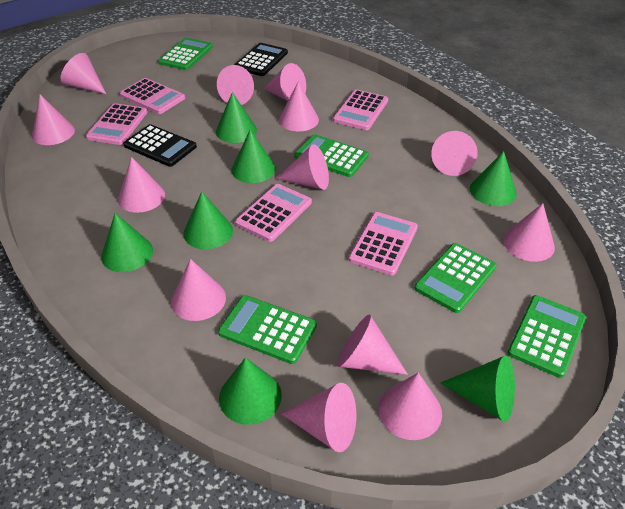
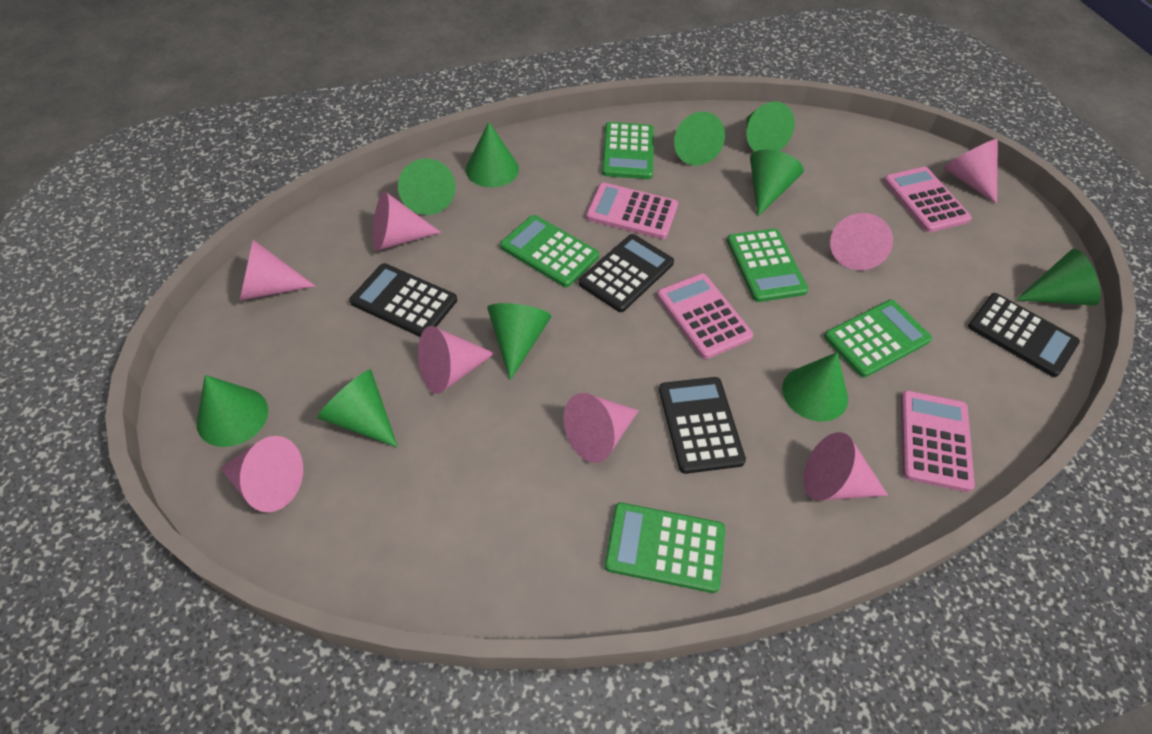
black calculator: 2 -> 4
green cone: 7 -> 10
pink calculator: 5 -> 4
pink cone: 13 -> 8

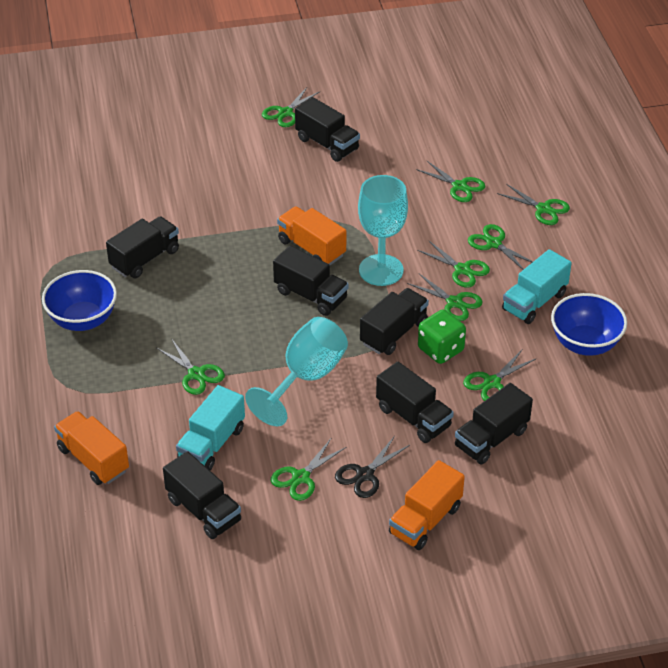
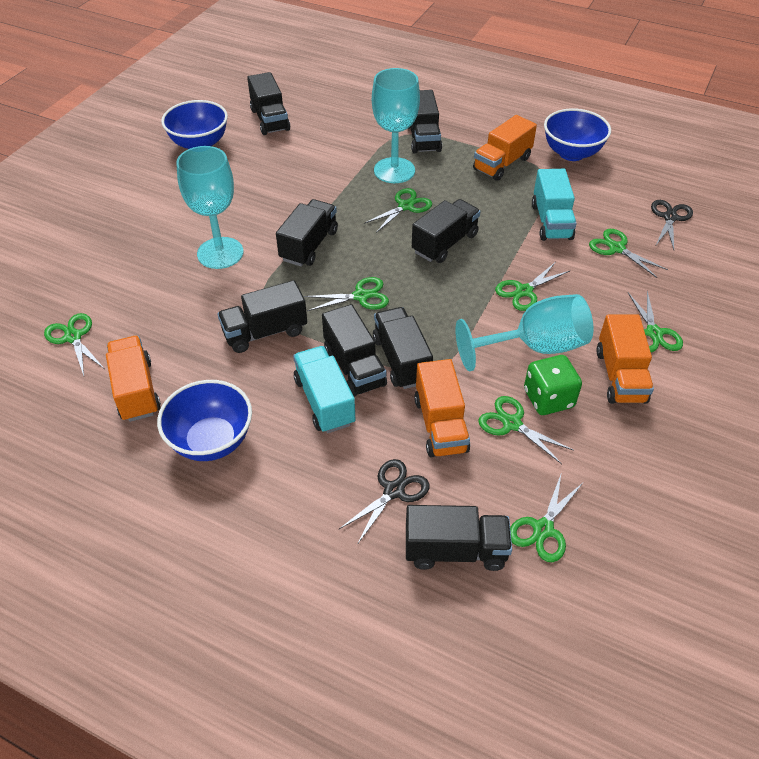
black scissors: 1 -> 2
black truck: 7 -> 8
blue bowl: 2 -> 3
green scissors: 9 -> 8
orange truck: 3 -> 4
turquoise goblet: 2 -> 3

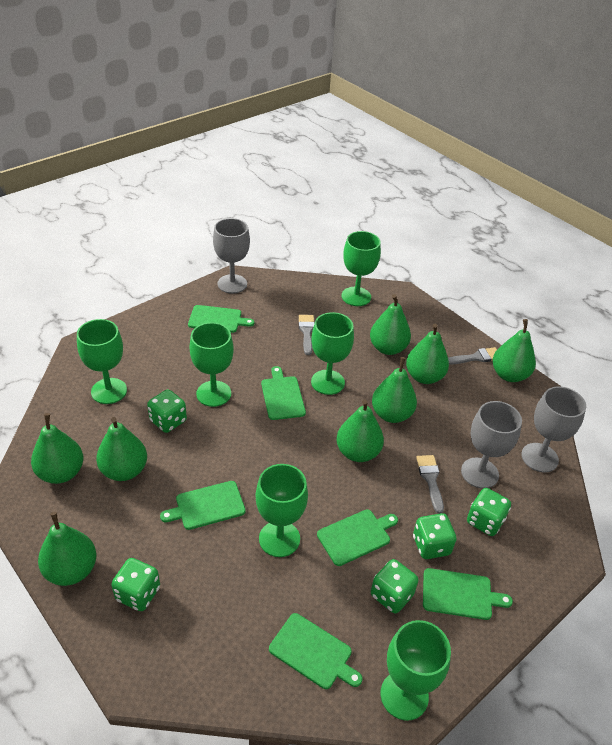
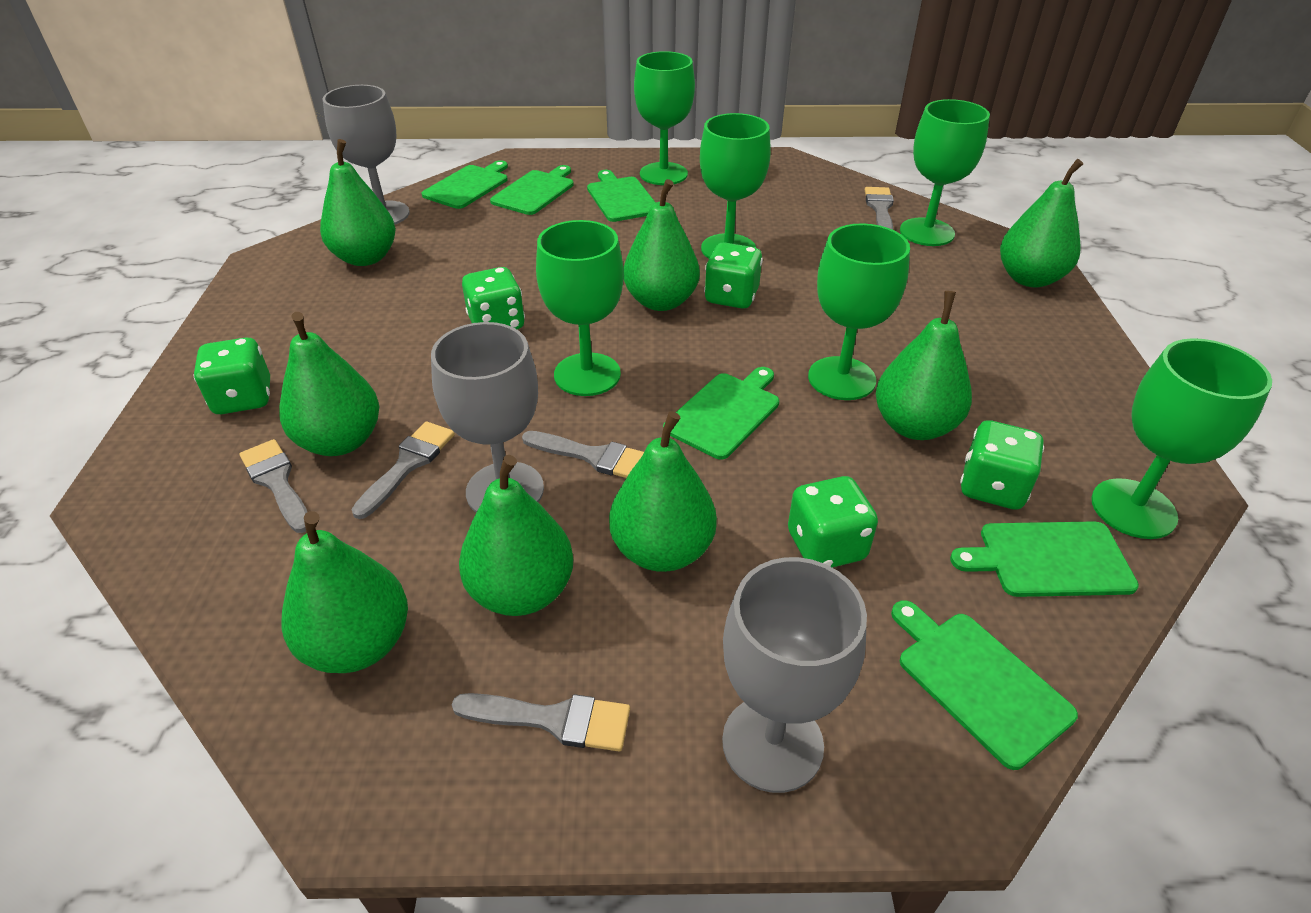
grey brush: 3 -> 5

## EXERCISE:
Once the line holding "pink cone: 13 -> 8" is found, set down that line and every line after it, exactly, through the last line of the records above, omitting pictures.

## REPLY TO THE TASK:
pink cone: 13 -> 8

black scissors: 1 -> 2
black truck: 7 -> 8
blue bowl: 2 -> 3
green scissors: 9 -> 8
orange truck: 3 -> 4
turquoise goblet: 2 -> 3

grey brush: 3 -> 5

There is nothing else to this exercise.